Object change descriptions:
====
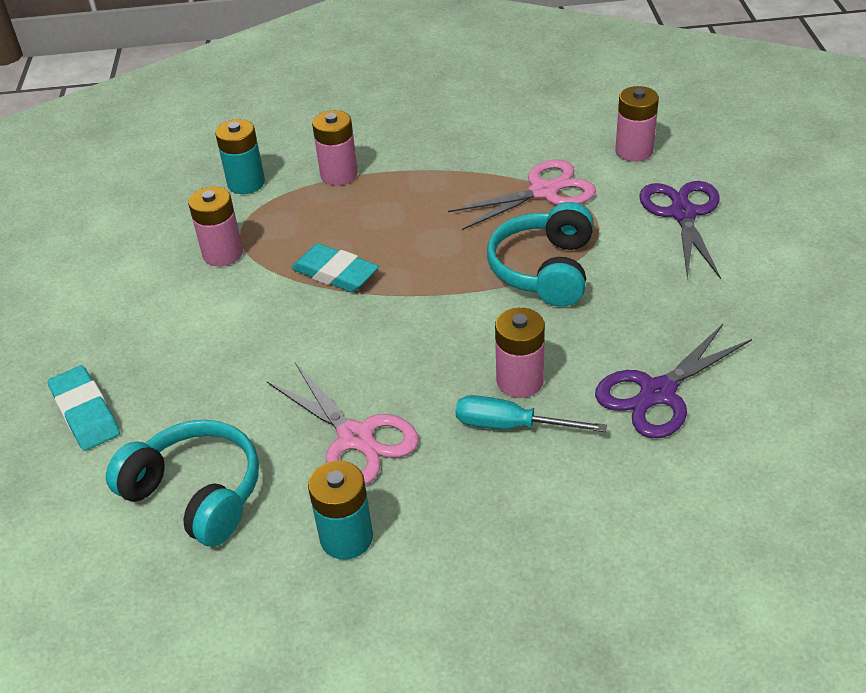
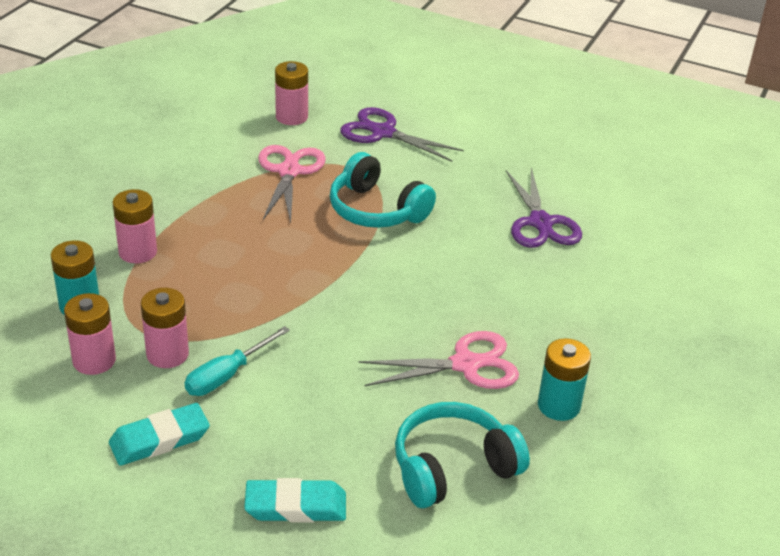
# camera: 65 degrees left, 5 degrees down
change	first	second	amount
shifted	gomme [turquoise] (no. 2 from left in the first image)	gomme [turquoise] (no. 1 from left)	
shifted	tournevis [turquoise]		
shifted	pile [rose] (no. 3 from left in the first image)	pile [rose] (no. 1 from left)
====
Your answer must be a single number: the count of lines in the records above that contain "shifted".

3